===== Available data
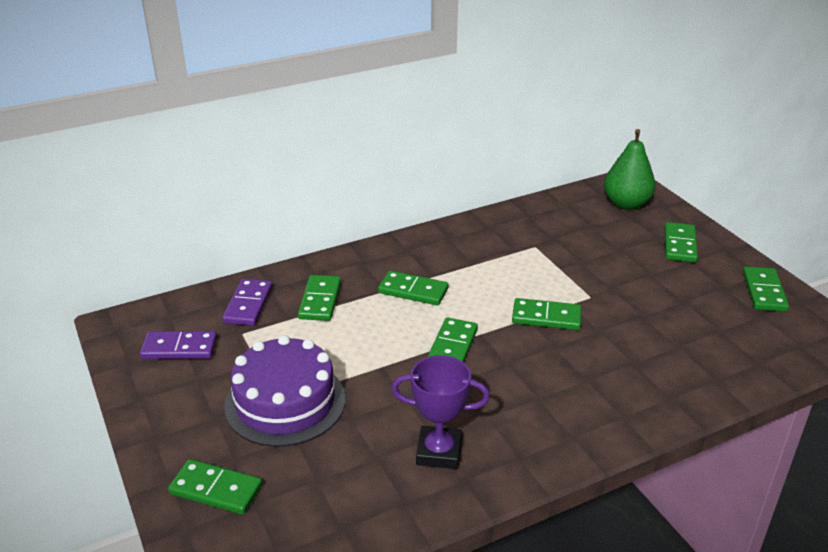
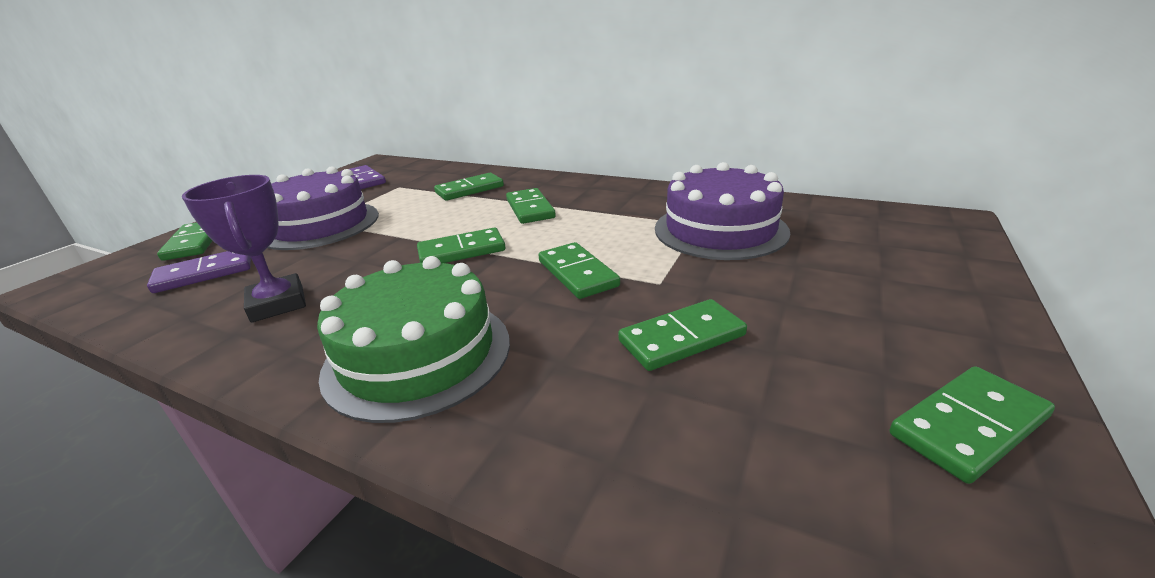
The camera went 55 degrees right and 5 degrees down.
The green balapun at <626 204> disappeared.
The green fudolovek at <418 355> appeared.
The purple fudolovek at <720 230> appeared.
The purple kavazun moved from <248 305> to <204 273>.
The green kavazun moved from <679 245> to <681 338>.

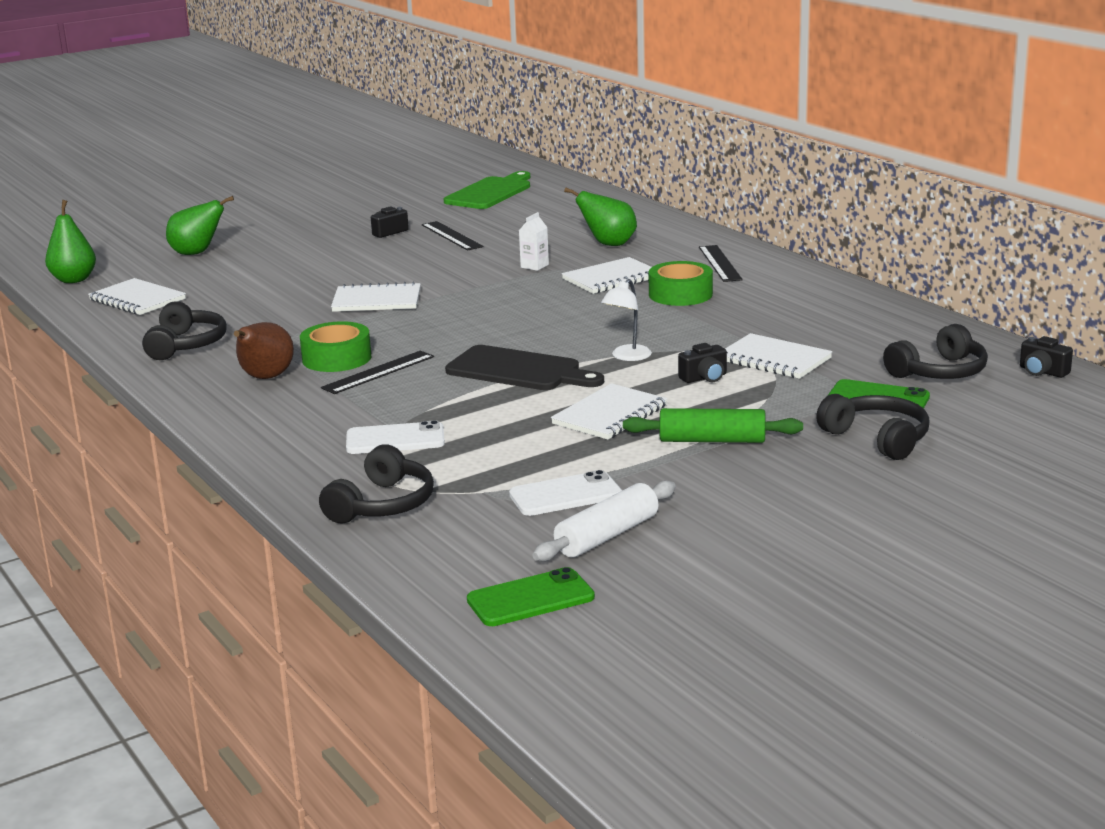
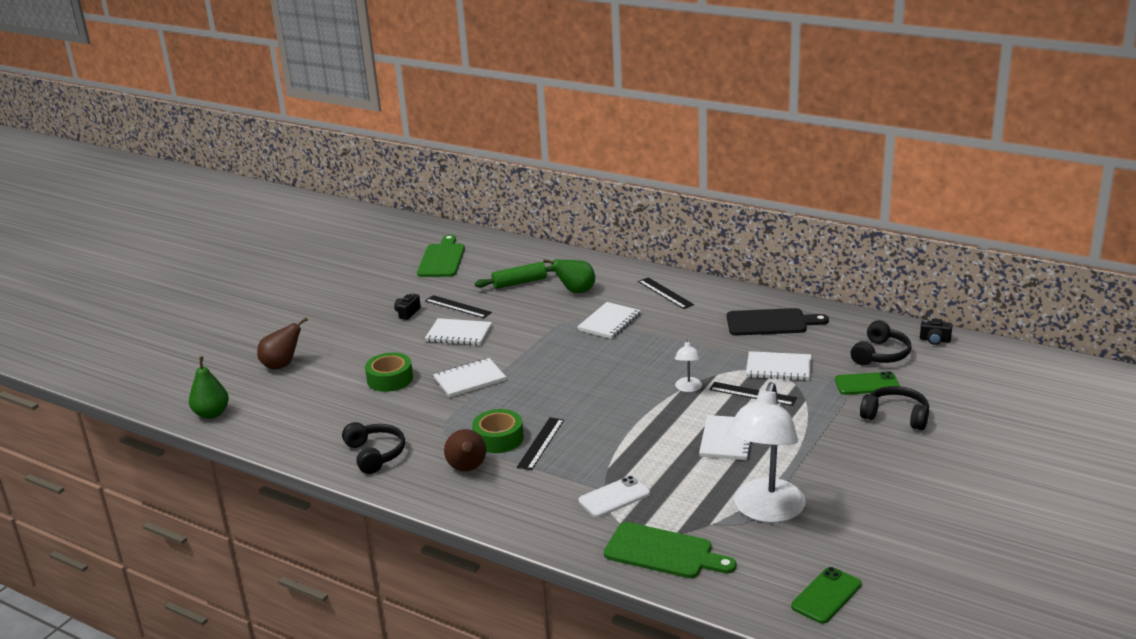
The camera went 25 degrees left and 5 degrees up.
The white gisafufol at <534 266> disappeared.
The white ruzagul at <607 536> disappeared.
The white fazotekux moved from <137 300> to <459 334>.
The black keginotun moved from <519 370> to <771 323>.
The green ruzagul moved from <712 440> to <519 282>.
The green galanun moved from <680 294> to <390 379>.
The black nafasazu at <382 505> was replaced by the green keginotun at <663 552>.
The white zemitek at <565 495> was replaced by the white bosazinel at <765 511>.
The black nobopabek at <704 378> was replaced by the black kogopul at <752 394>.
The green balapun at <197 253> became the brown balapun at <282 365>.

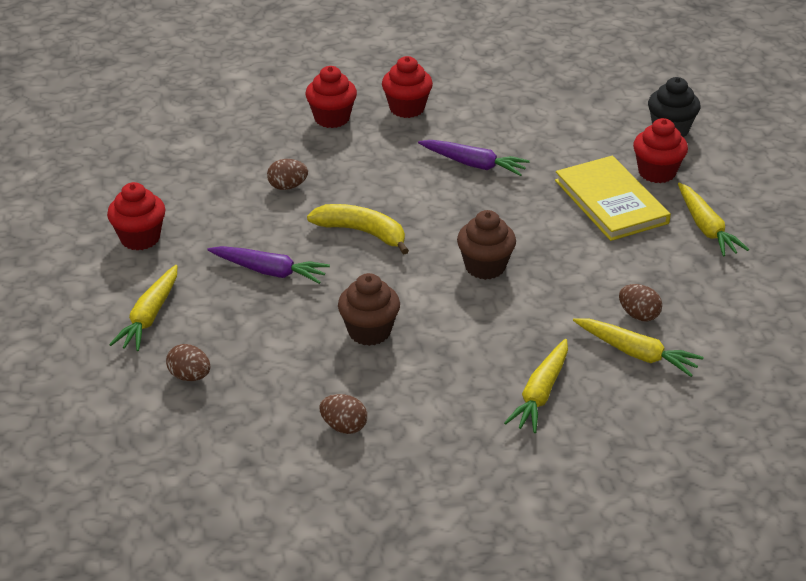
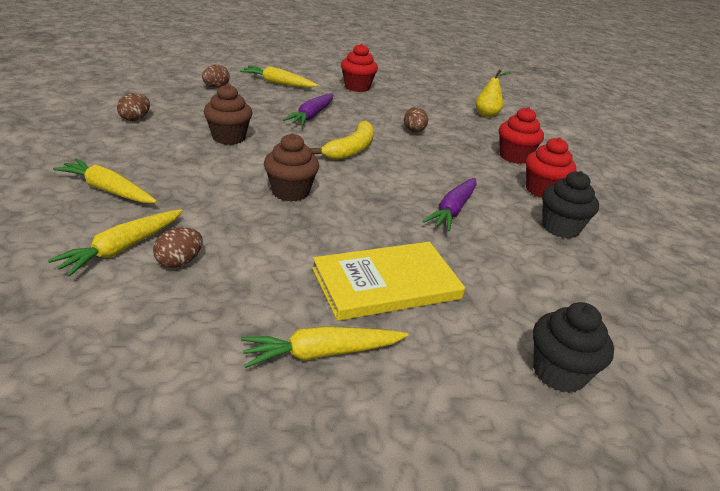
The camera went 90 degrees right and 5 degrees down.
The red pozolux at <656 172> disappeared.
The yellow balapun at <486 115> appeared.
The black pozolux at <560 228> appeared.

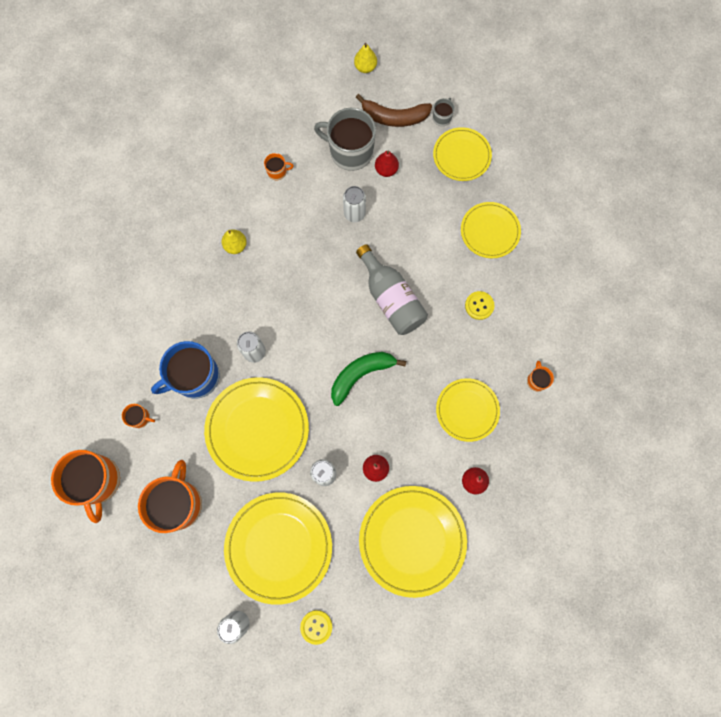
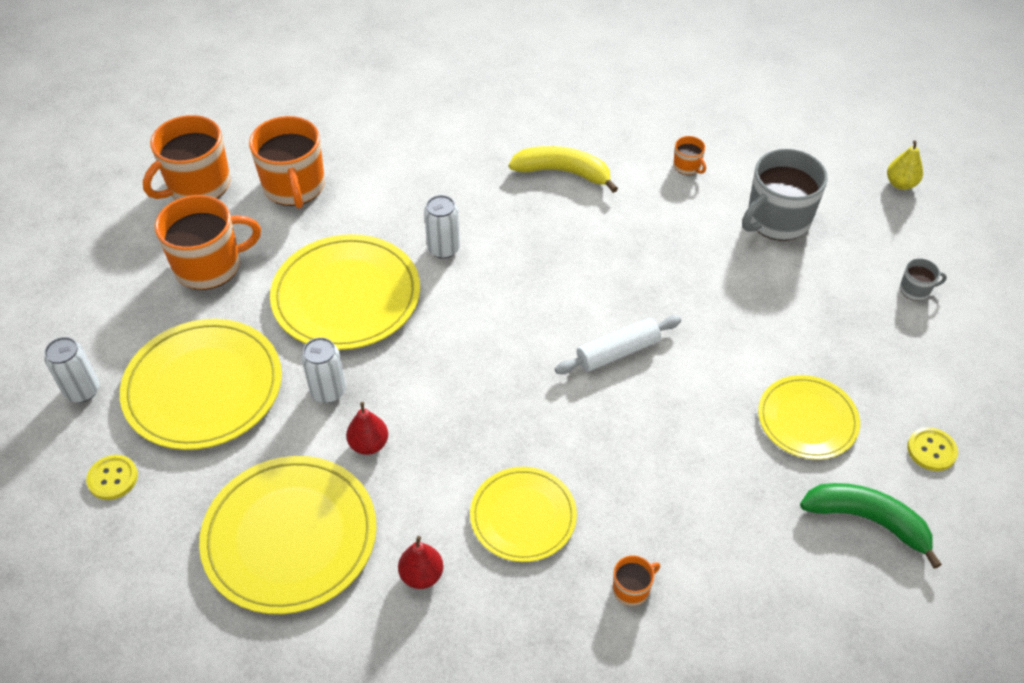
The camera went 60 degrees right and 25 degrees down.
The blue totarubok at <195 377> disappeared.
The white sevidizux at <354 213> disappeared.
The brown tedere at <394 117> disappeared.
The red balapun at <386 170> disappeared.
The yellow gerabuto at <461 156> disappeared.
The green tedere moved from <361 375> to <867 520>.
The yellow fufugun moved from <479 306> to <931 450>.
The yellow balapun at <235 246> was replaced by the yellow tedere at <563 172>.
The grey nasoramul at <391 298> was replaced by the white ruzagul at <617 352>.
The grey totarubok at <350 151> turned 120 degrees counterclockwise.
The orange totarubok at <140 418> changed to 2.23 times the size.

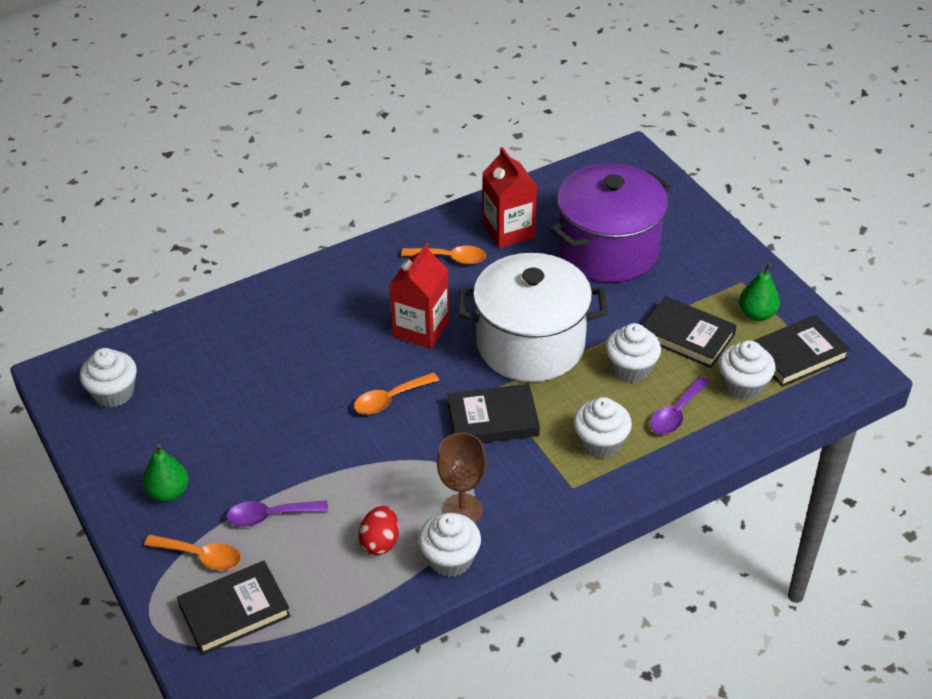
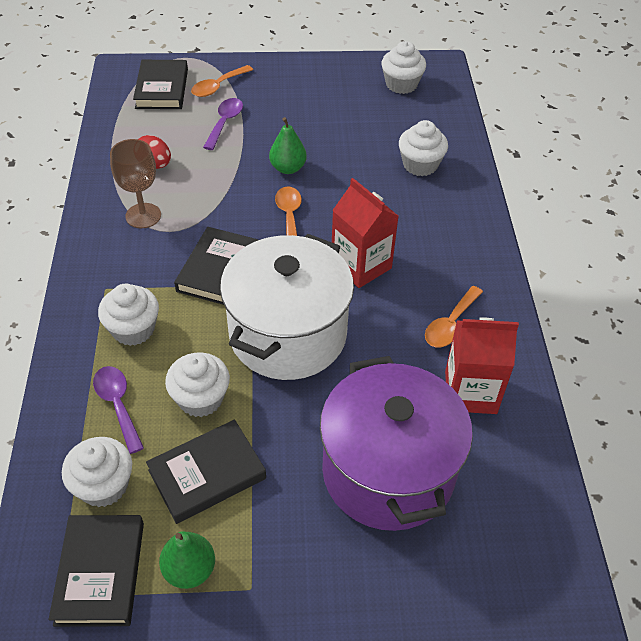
The camera went 115 degrees right and 5 degrees up.
The green balapun moved from <168 492> to <288 168>.
The white pozolux moved from <450 559> to <420 165>.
==========
The records above must all be output exactly. Omit the images.

The camera went 55 degrees right and 5 degrees down.
The green balapun at <626 204> disappeared.
The green fudolovek at <418 355> appeared.
The purple fudolovek at <720 230> appeared.
The purple kavazun moved from <248 305> to <204 273>.
The green kavazun moved from <679 245> to <681 338>.

The camera went 25 degrees left and 5 degrees up.
The white gisafufol at <534 266> disappeared.
The white ruzagul at <607 536> disappeared.
The white fazotekux moved from <137 300> to <459 334>.
The black keginotun moved from <519 370> to <771 323>.
The green ruzagul moved from <712 440> to <519 282>.
The green galanun moved from <680 294> to <390 379>.
The black nafasazu at <382 505> was replaced by the green keginotun at <663 552>.
The white zemitek at <565 495> was replaced by the white bosazinel at <765 511>.
The black nobopabek at <704 378> was replaced by the black kogopul at <752 394>.
The green balapun at <197 253> became the brown balapun at <282 365>.

The camera went 90 degrees right and 5 degrees down.
The red pozolux at <656 172> disappeared.
The yellow balapun at <486 115> appeared.
The black pozolux at <560 228> appeared.

The camera went 60 degrees right and 25 degrees down.
The blue totarubok at <195 377> disappeared.
The white sevidizux at <354 213> disappeared.
The brown tedere at <394 117> disappeared.
The red balapun at <386 170> disappeared.
The yellow gerabuto at <461 156> disappeared.
The green tedere moved from <361 375> to <867 520>.
The yellow fufugun moved from <479 306> to <931 450>.
The yellow balapun at <235 246> was replaced by the yellow tedere at <563 172>.
The grey nasoramul at <391 298> was replaced by the white ruzagul at <617 352>.
The grey totarubok at <350 151> turned 120 degrees counterclockwise.
The orange totarubok at <140 418> changed to 2.23 times the size.

The camera went 115 degrees right and 5 degrees up.
The green balapun moved from <168 492> to <288 168>.
The white pozolux moved from <450 559> to <420 165>.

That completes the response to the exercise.